◆ **Task objective**
Every line of the records must be repeated exactly; pictures stay out.

• • •

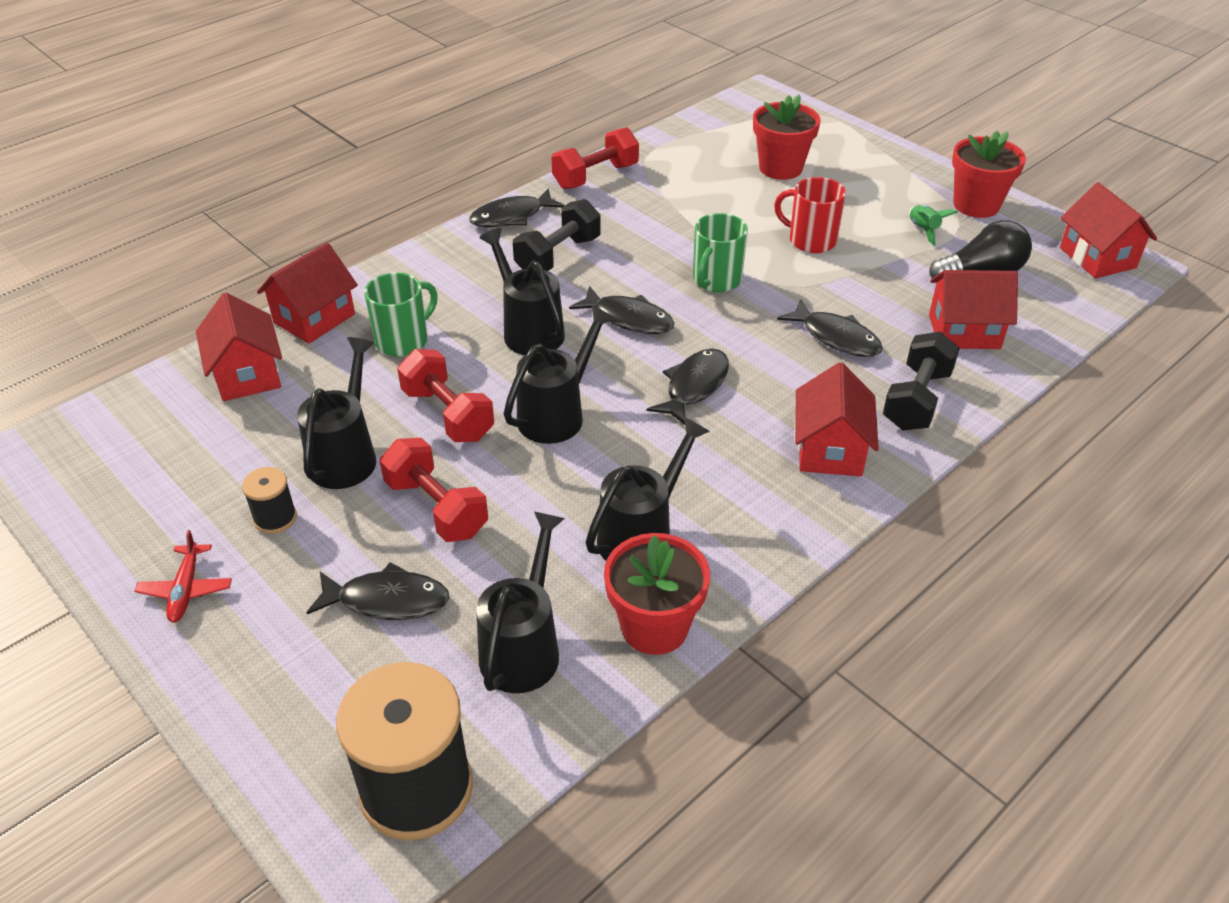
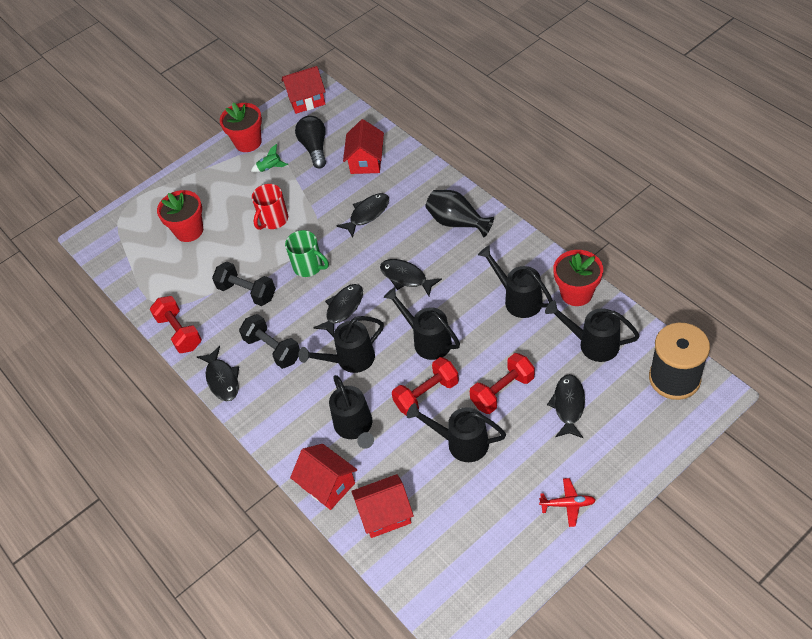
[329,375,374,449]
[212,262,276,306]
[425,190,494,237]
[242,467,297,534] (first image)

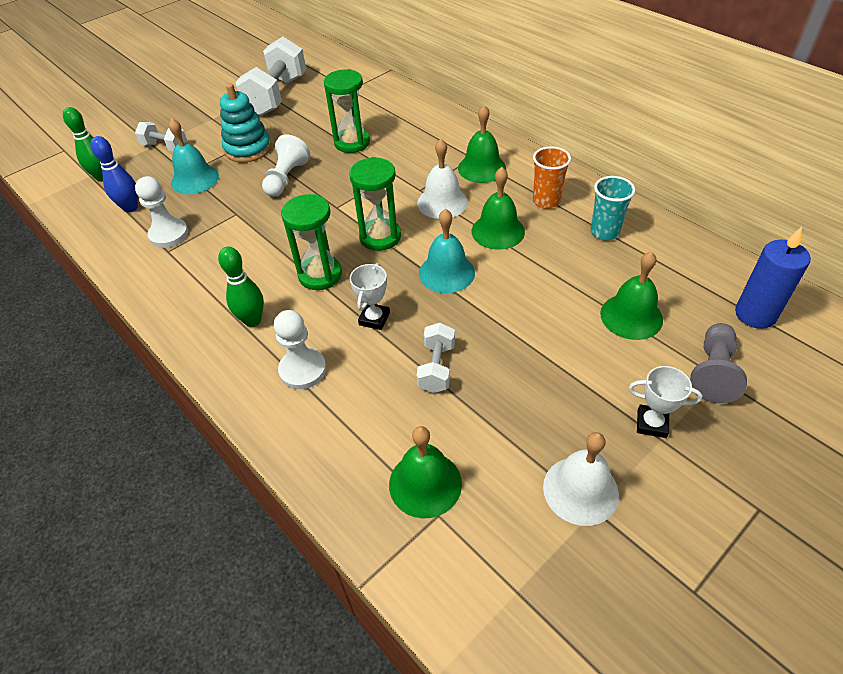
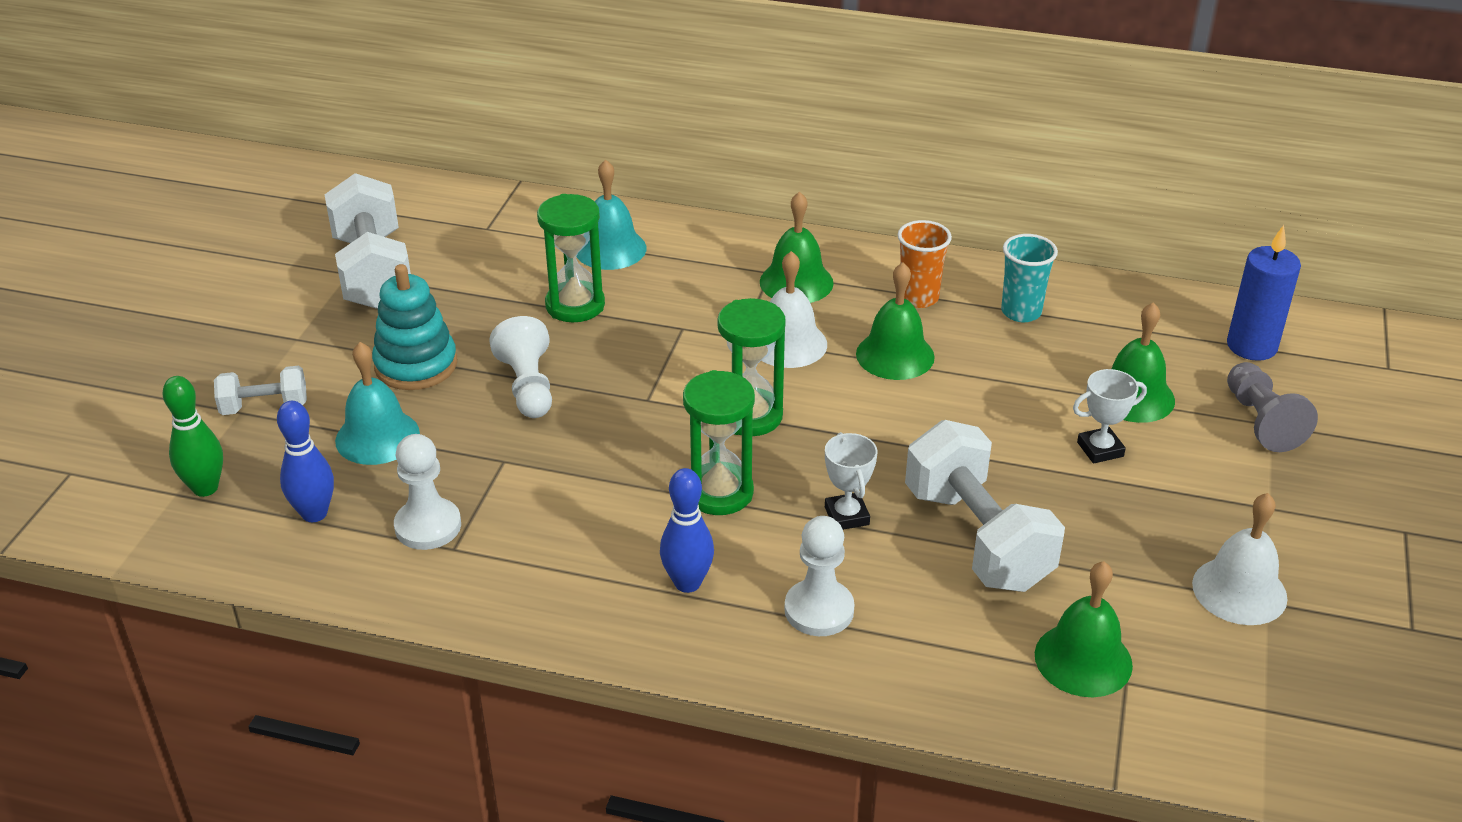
[577,159,647,270]
[660,468,714,593]
[905,420,1065,592]
[1073,369,1147,464]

• • •

◆ **Solution for this task**
[329,375,374,449]
[212,262,276,306]
[425,190,494,237]
[242,467,297,534] (first image)

[577,159,647,270]
[660,468,714,593]
[905,420,1065,592]
[1073,369,1147,464]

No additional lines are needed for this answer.